__Aim of the exercise__
Return each row below that contains the word "grey", copying every such row in full and in its original order.

[START OF Data supplied]

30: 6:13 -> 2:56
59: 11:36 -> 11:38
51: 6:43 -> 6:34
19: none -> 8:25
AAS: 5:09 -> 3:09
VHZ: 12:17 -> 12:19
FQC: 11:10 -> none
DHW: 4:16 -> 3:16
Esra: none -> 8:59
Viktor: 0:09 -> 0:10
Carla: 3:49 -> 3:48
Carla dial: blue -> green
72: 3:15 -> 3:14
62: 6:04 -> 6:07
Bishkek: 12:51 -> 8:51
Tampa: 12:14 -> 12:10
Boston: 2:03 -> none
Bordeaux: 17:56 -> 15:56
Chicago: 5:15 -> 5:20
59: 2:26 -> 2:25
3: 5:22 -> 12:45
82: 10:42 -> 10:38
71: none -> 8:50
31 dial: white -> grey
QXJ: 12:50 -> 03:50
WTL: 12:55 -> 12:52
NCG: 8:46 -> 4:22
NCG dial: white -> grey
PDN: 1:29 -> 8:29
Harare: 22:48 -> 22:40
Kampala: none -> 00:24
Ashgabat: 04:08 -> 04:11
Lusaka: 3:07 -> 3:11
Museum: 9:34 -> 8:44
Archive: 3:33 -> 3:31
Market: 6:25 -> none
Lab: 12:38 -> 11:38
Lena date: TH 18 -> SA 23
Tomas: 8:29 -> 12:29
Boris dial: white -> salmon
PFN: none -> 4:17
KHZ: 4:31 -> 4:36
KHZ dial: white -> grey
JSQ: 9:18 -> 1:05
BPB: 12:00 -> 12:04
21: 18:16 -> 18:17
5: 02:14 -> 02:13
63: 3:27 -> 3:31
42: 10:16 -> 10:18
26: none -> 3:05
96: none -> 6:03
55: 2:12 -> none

[END OF Data supplied]

__Reply__
31 dial: white -> grey
NCG dial: white -> grey
KHZ dial: white -> grey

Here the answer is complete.